Task instructions> Could you please find each line in the records that contains the word "VLOAD" and copy it?

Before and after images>
★ ★ ★ ★ ★ ★ ★

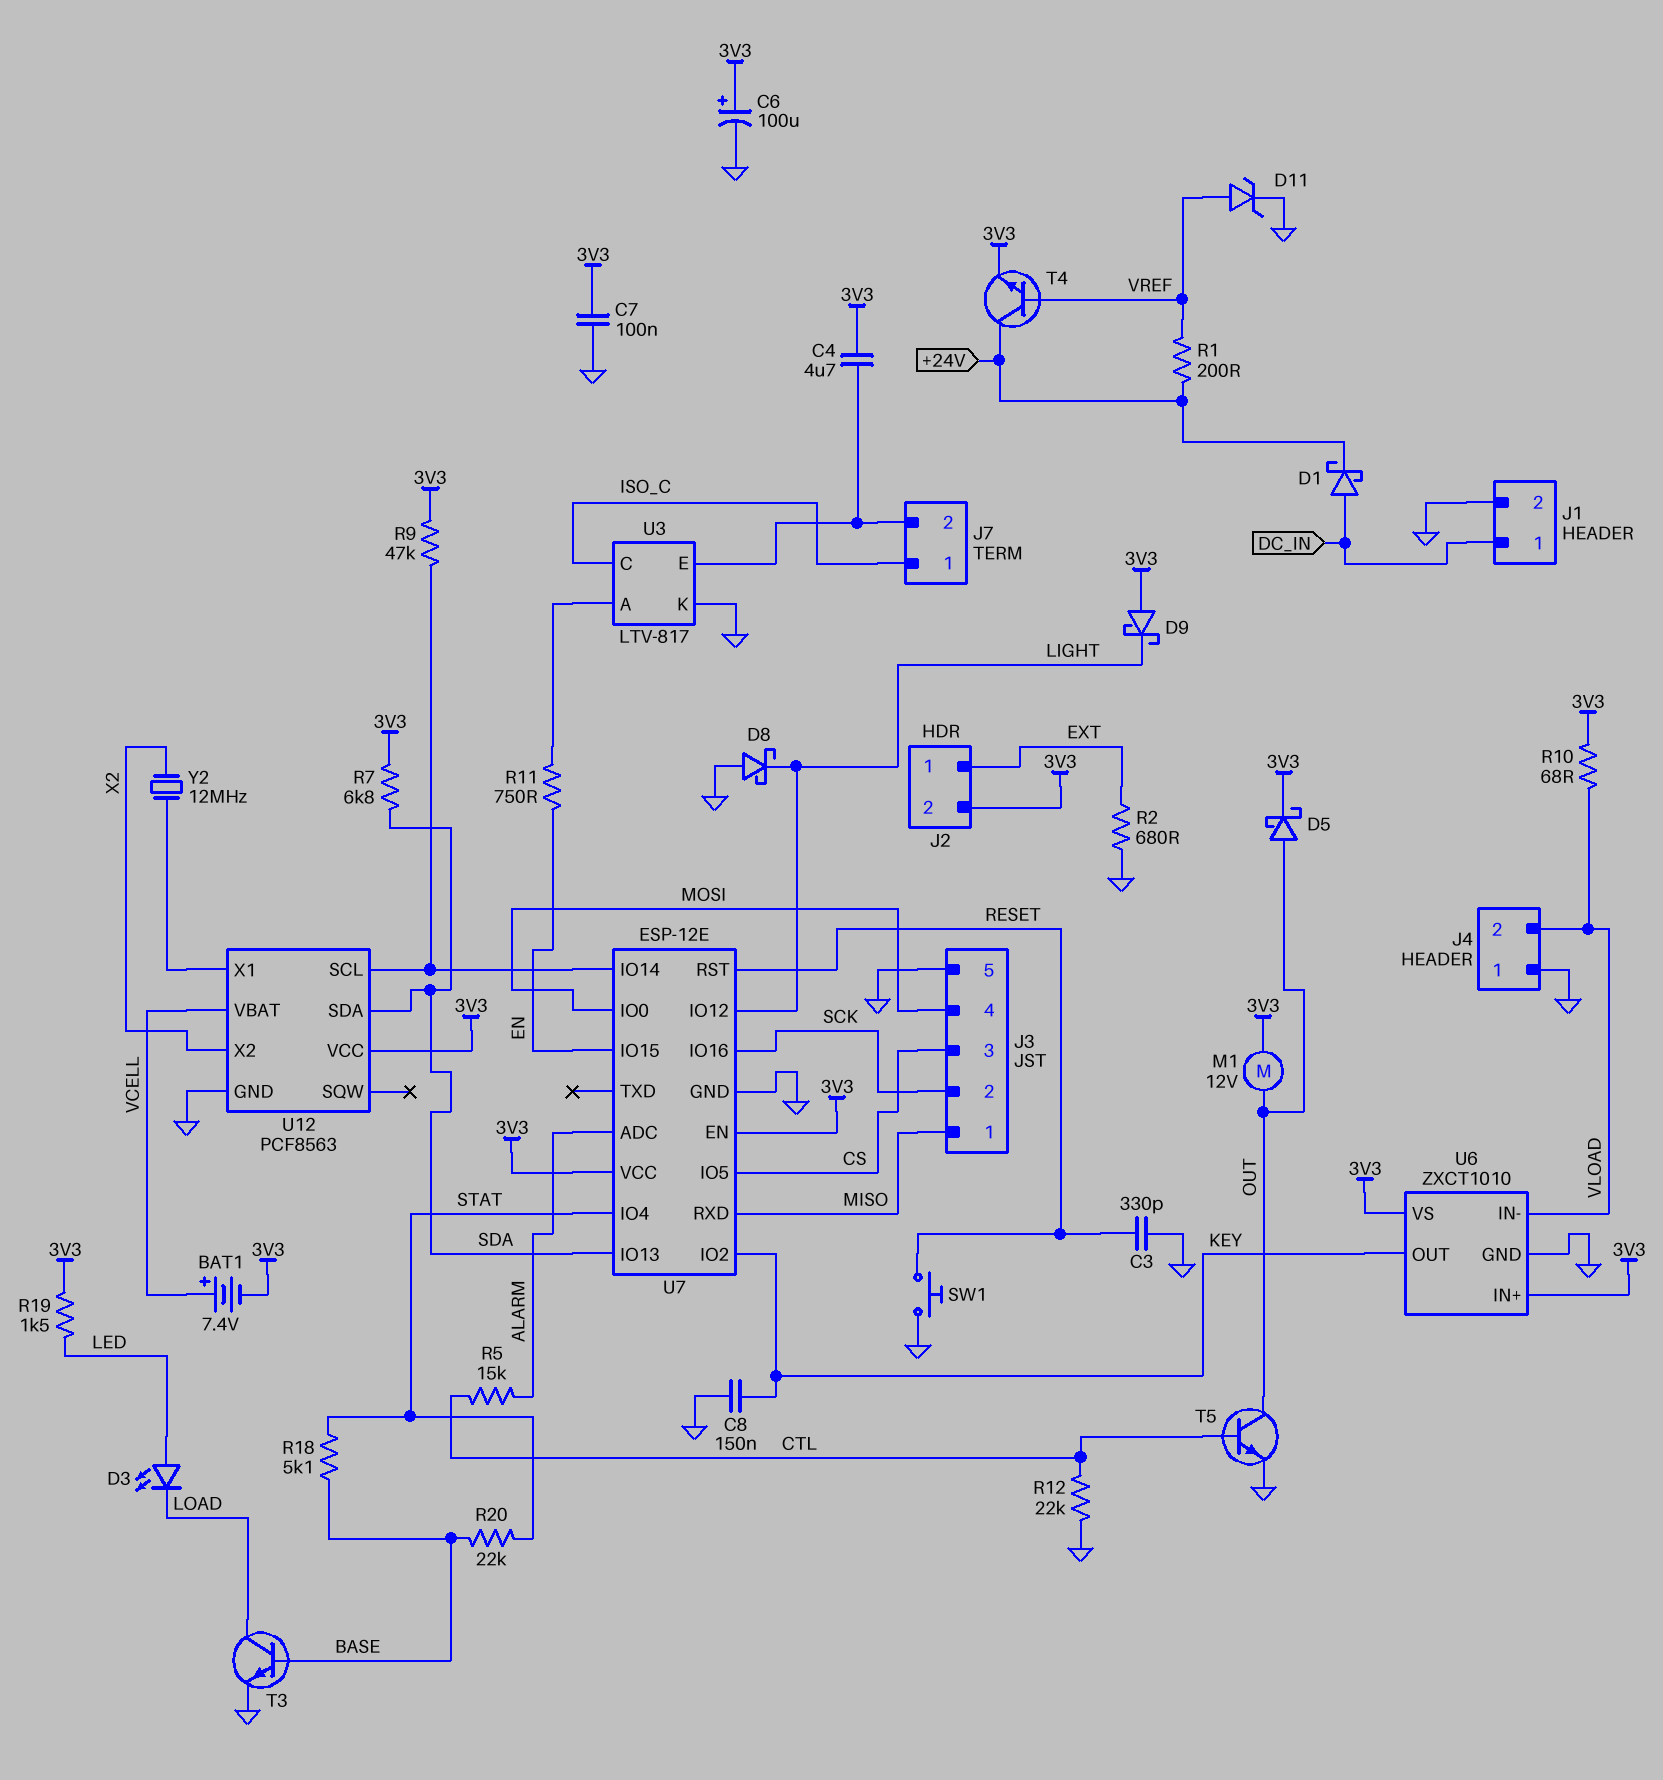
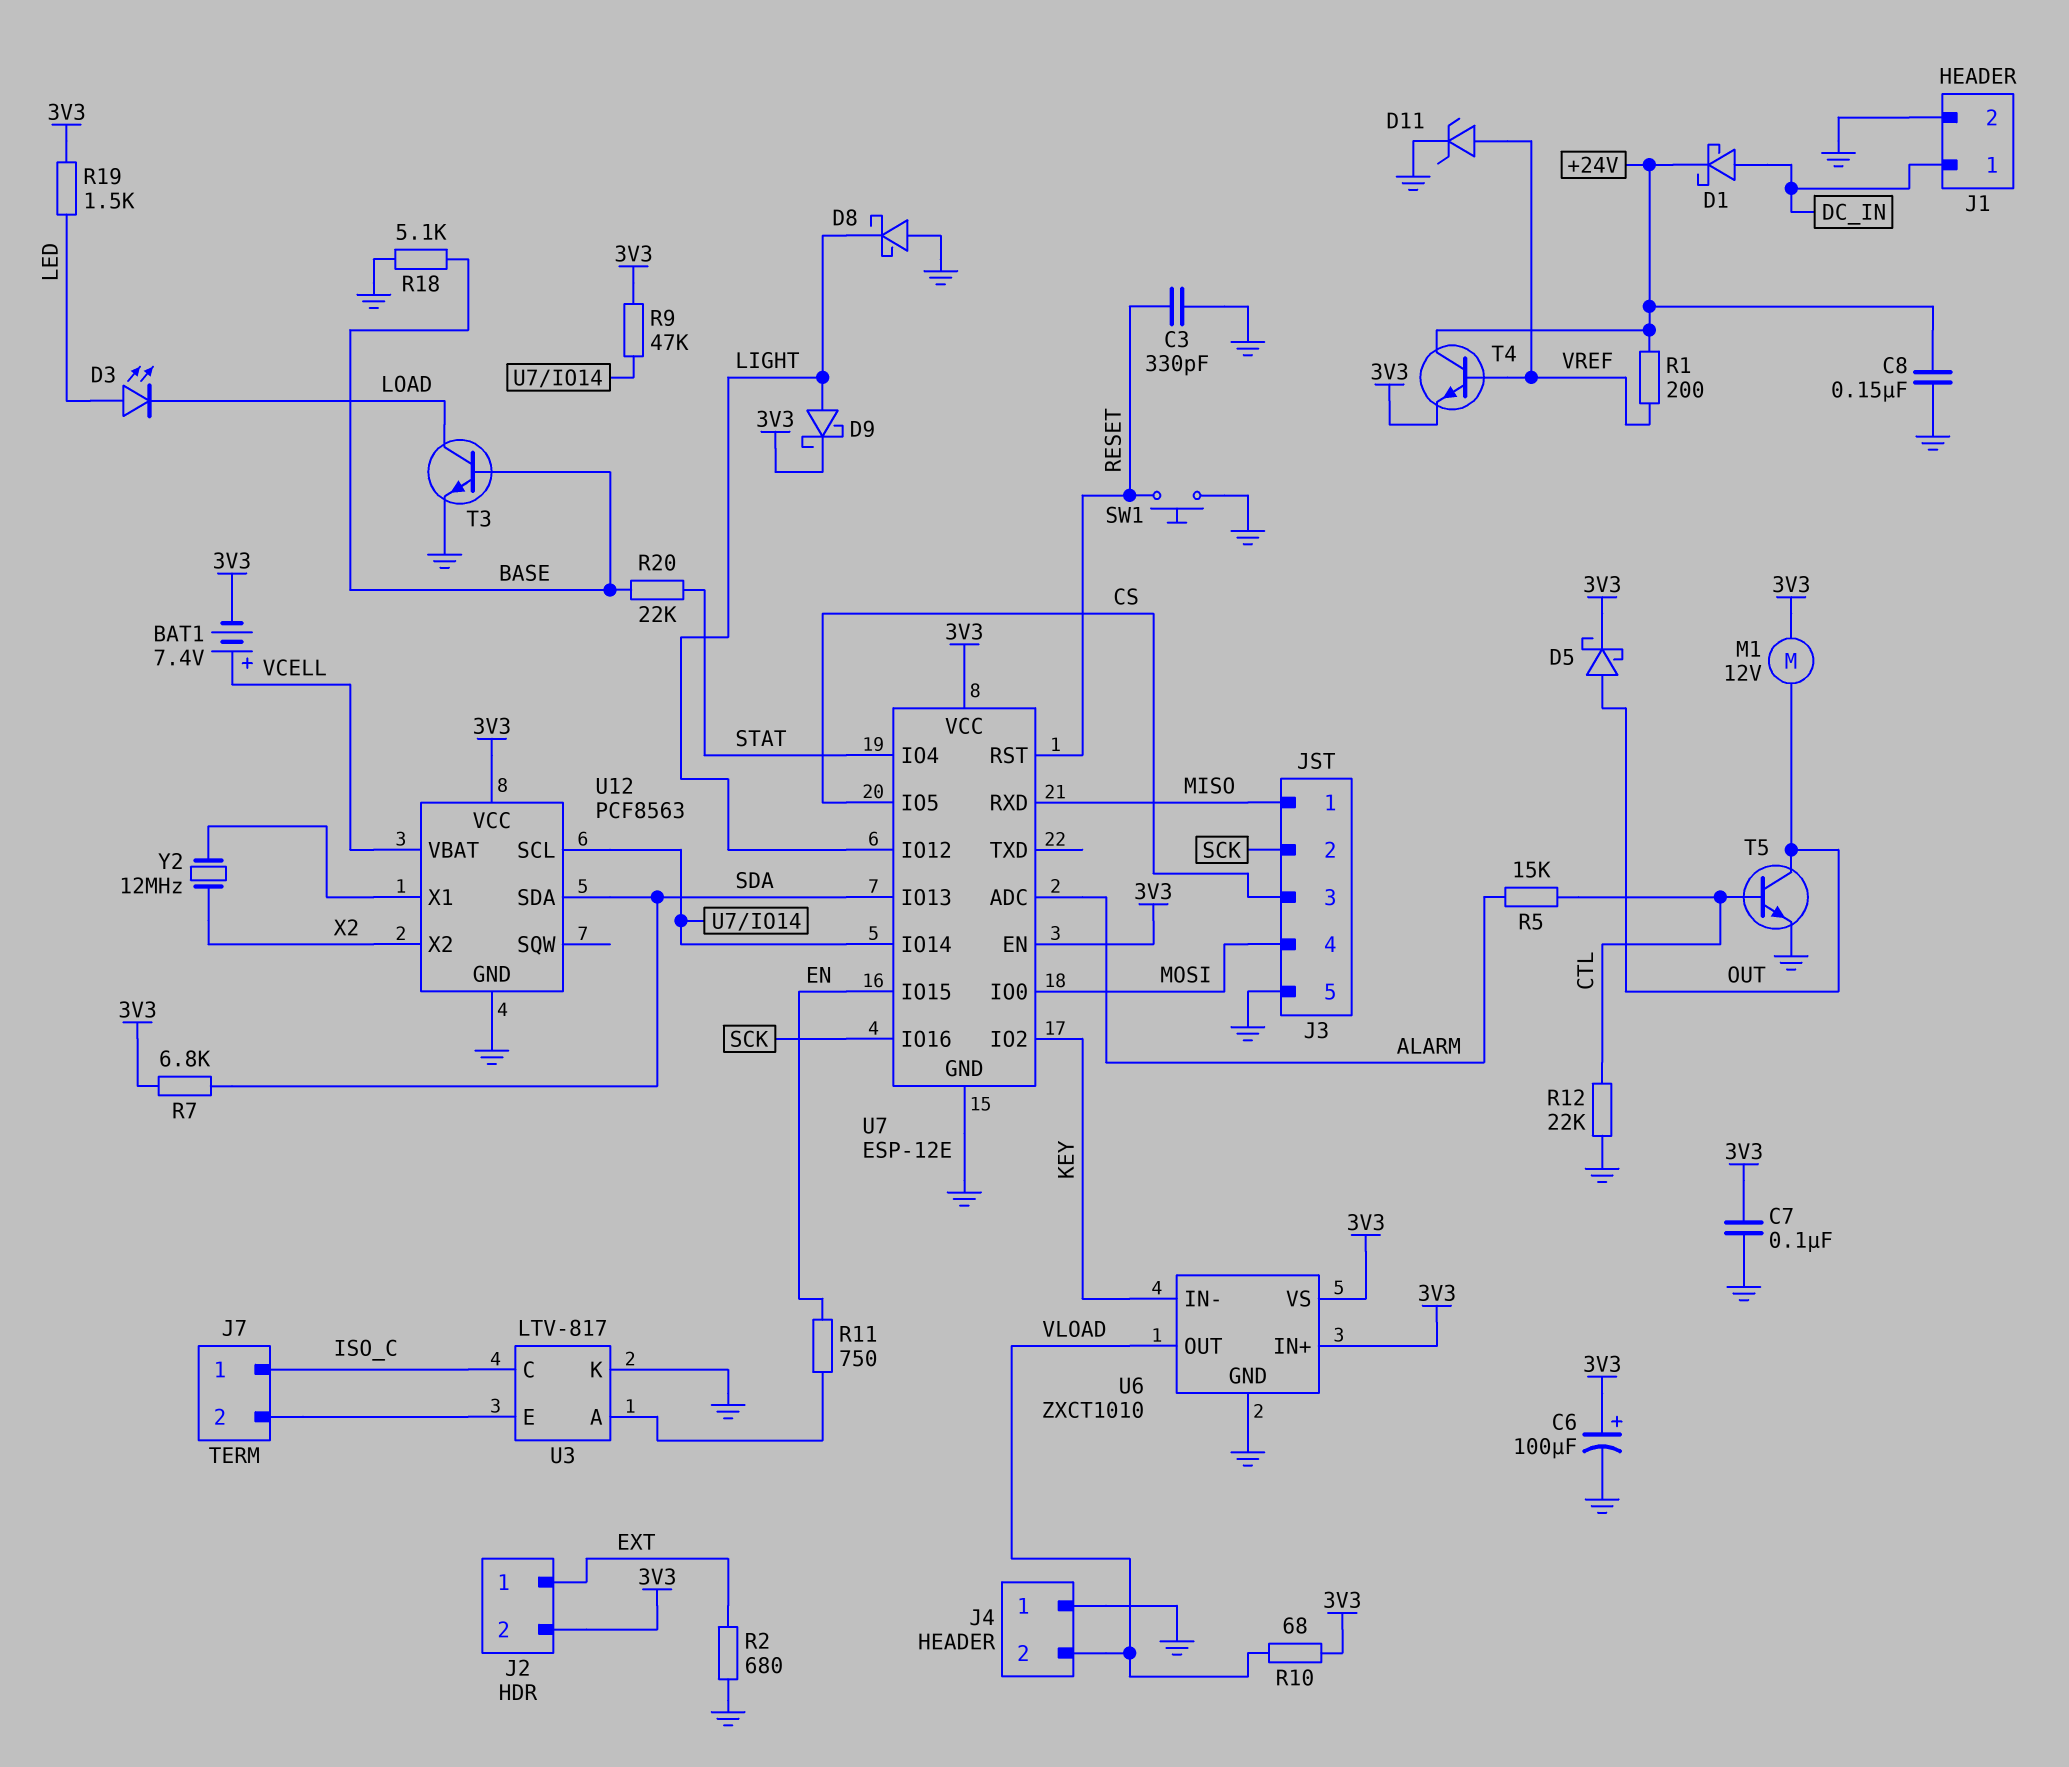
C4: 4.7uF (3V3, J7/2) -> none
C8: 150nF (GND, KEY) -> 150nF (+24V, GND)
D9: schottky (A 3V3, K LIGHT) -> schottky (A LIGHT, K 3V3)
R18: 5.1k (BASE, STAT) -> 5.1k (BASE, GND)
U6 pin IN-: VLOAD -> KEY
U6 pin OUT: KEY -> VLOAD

★ ★ ★ ★ ★ ★ ★

Completed exercise>
U6 pin IN-: VLOAD -> KEY
U6 pin OUT: KEY -> VLOAD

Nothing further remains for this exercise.